▶ Extracted material:
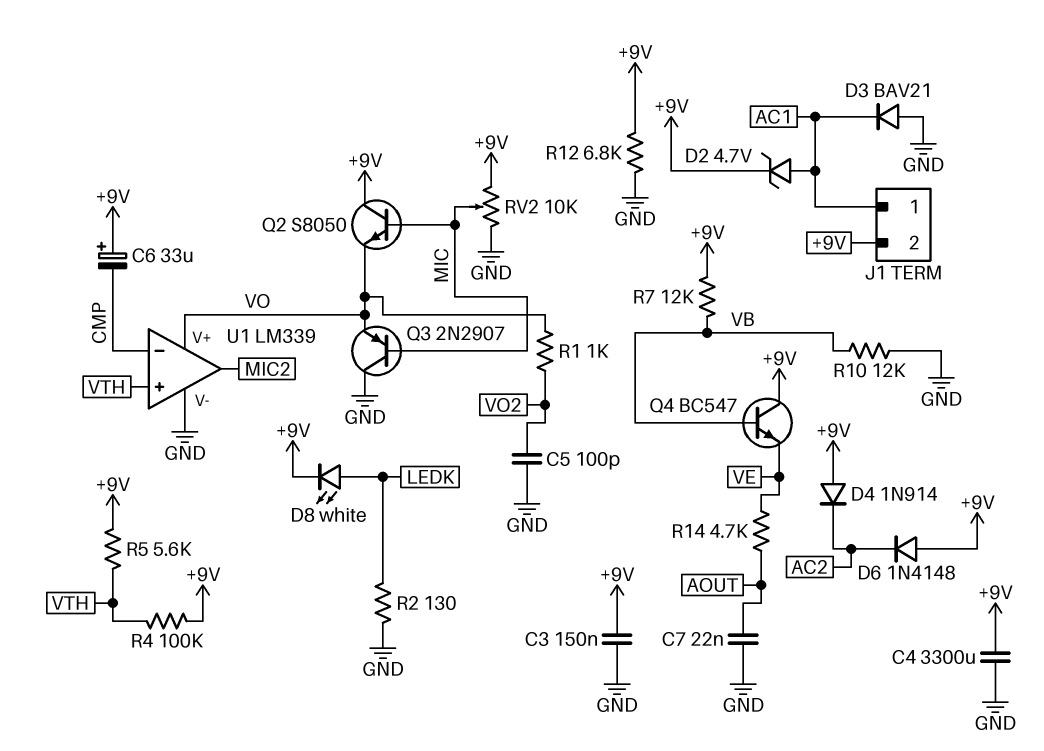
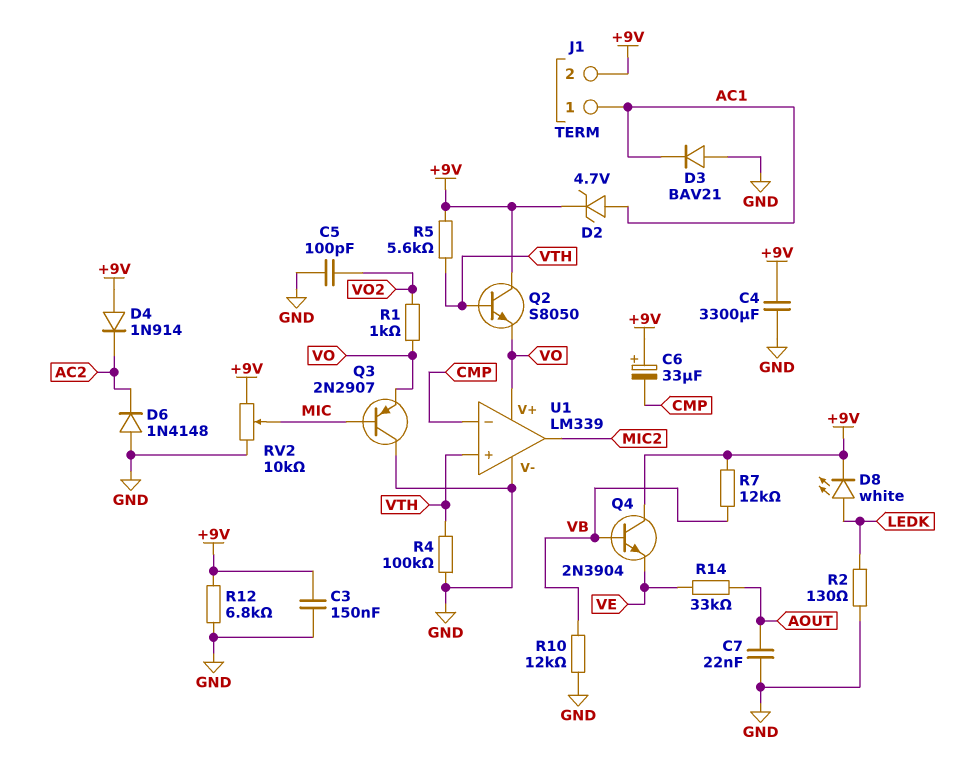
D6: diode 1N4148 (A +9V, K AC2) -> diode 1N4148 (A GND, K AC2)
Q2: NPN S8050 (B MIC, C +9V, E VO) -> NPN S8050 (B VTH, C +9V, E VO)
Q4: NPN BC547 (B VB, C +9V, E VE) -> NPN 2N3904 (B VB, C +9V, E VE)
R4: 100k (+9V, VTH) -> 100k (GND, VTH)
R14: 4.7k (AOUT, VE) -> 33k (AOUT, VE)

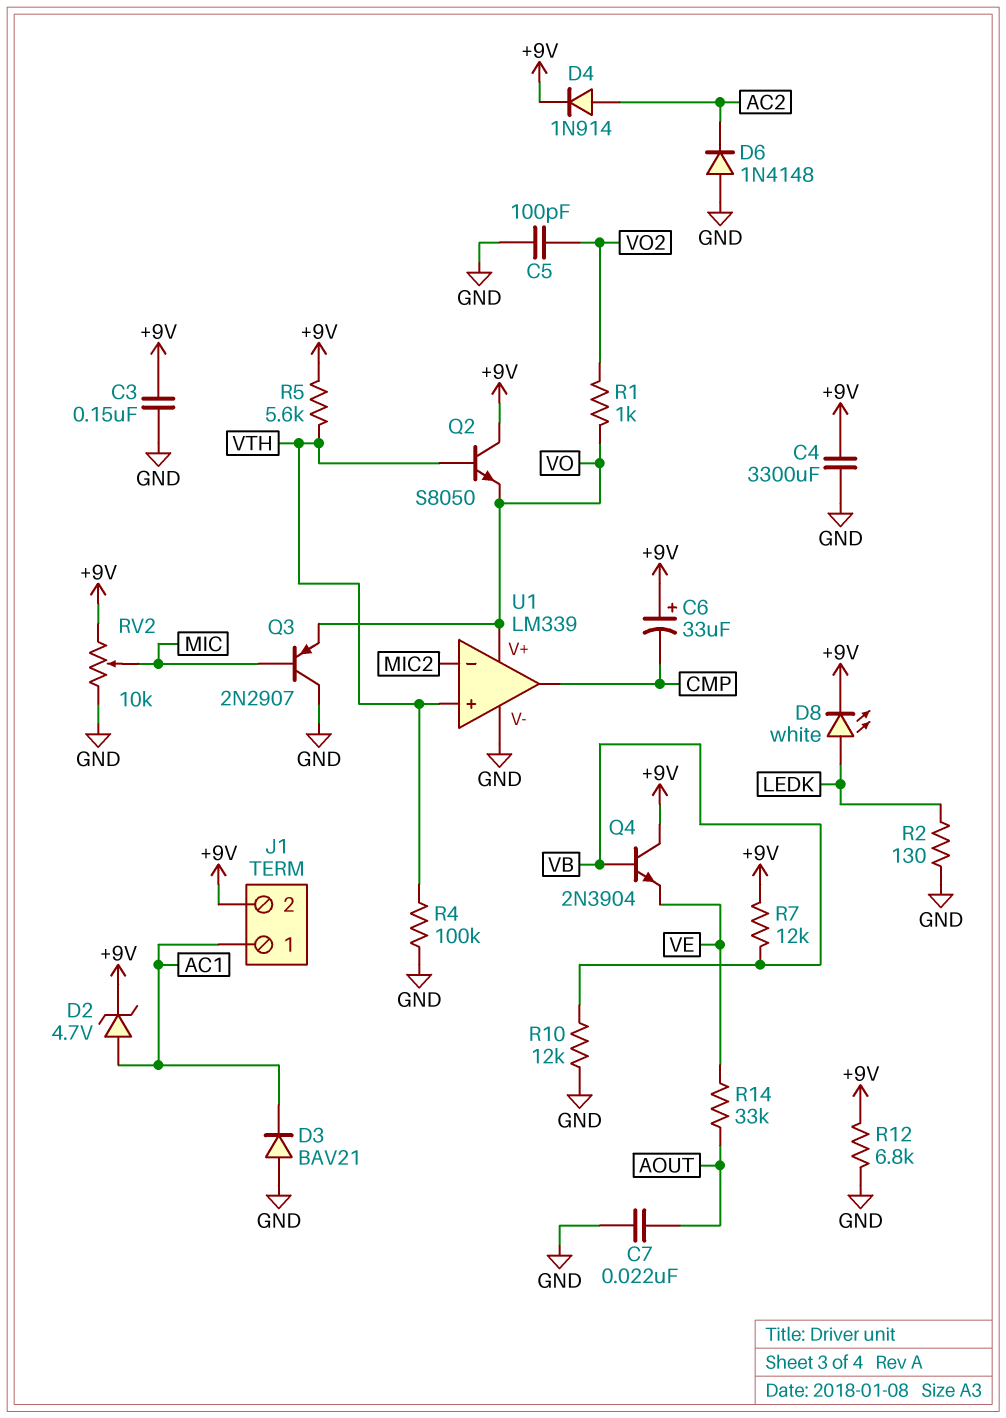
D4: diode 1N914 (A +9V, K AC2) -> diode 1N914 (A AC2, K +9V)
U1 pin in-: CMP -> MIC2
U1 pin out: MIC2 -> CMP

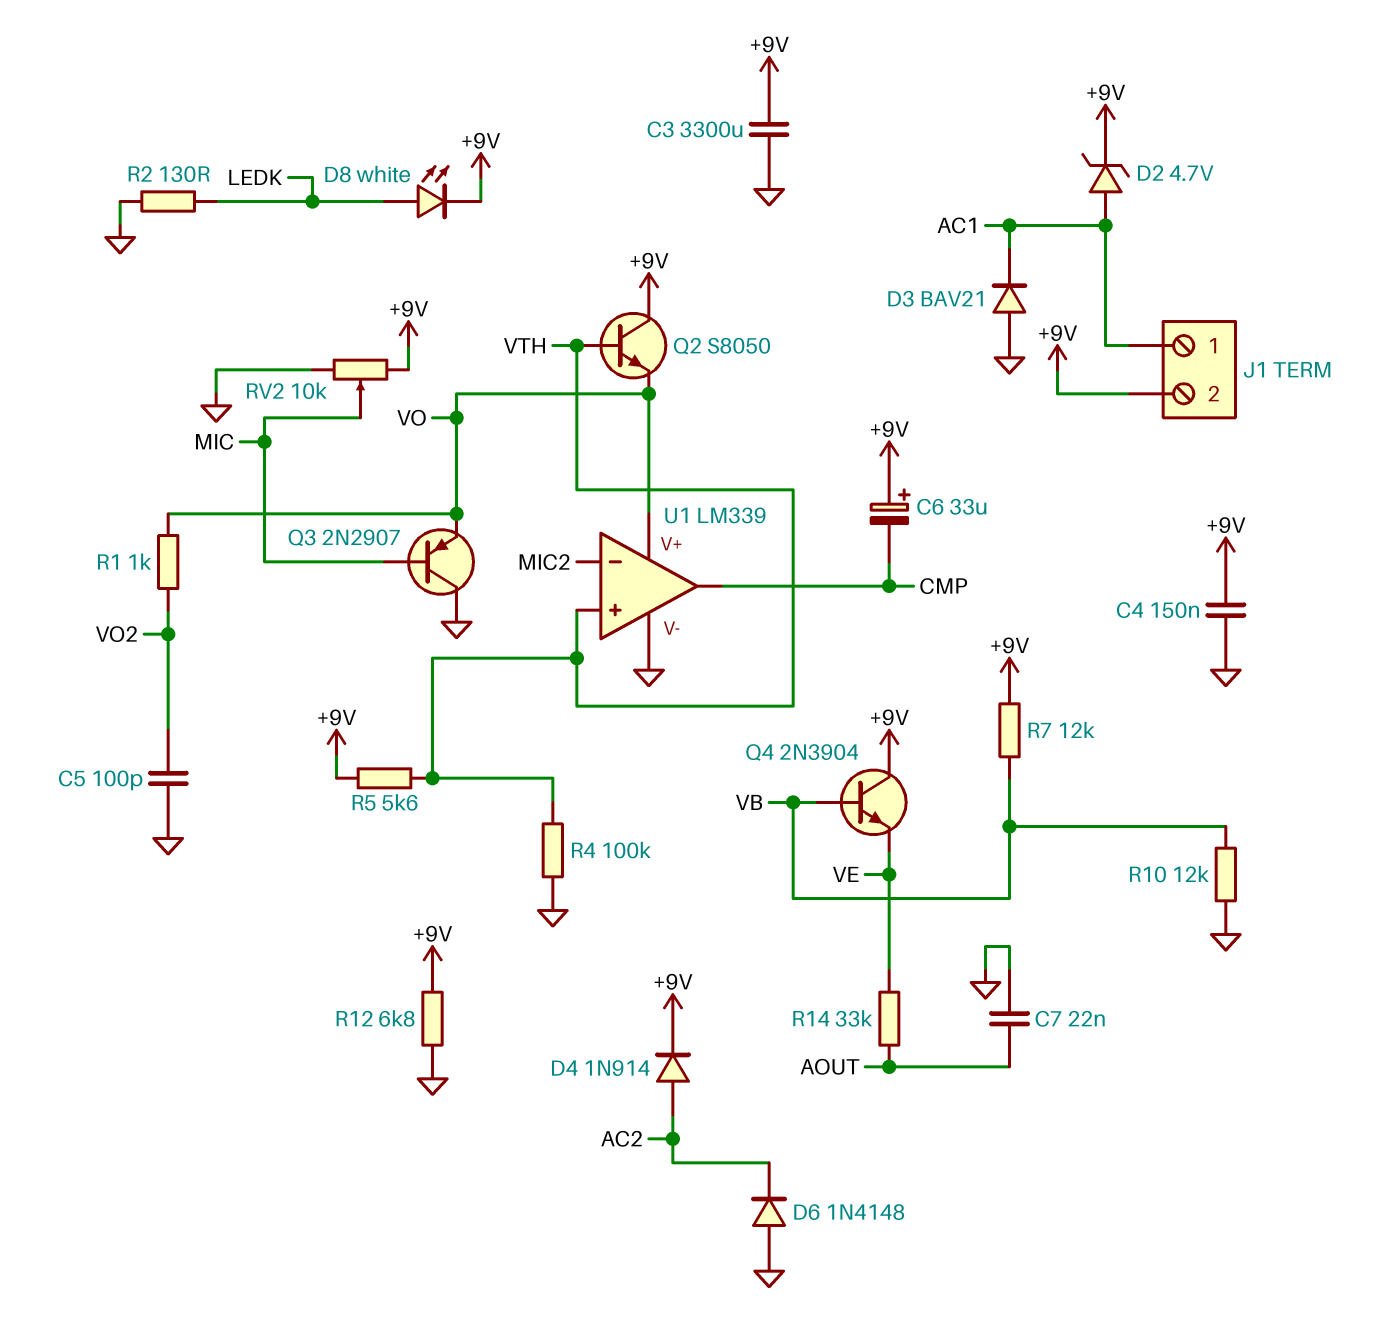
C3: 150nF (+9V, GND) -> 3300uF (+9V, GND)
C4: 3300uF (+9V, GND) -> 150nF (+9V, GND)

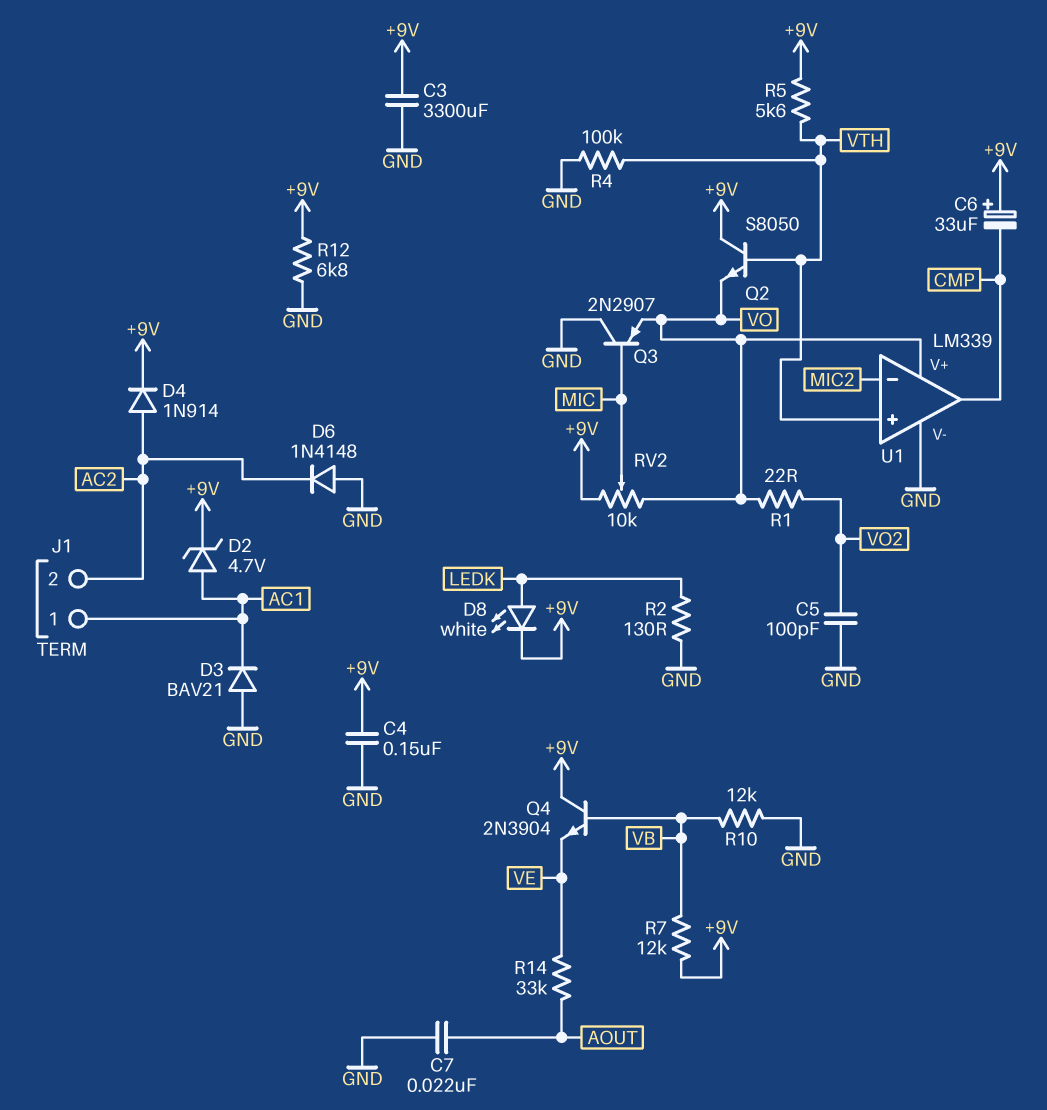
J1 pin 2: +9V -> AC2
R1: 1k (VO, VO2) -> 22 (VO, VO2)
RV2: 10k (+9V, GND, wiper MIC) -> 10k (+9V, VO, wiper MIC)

▶ Your objective:
Leave every picture out and print exactly the lines from the one that contains "U1 pin in-: CMP -> MIC2" through the last line of the material above.

▶ Answer space:
U1 pin in-: CMP -> MIC2
U1 pin out: MIC2 -> CMP

C3: 150nF (+9V, GND) -> 3300uF (+9V, GND)
C4: 3300uF (+9V, GND) -> 150nF (+9V, GND)

J1 pin 2: +9V -> AC2
R1: 1k (VO, VO2) -> 22 (VO, VO2)
RV2: 10k (+9V, GND, wiper MIC) -> 10k (+9V, VO, wiper MIC)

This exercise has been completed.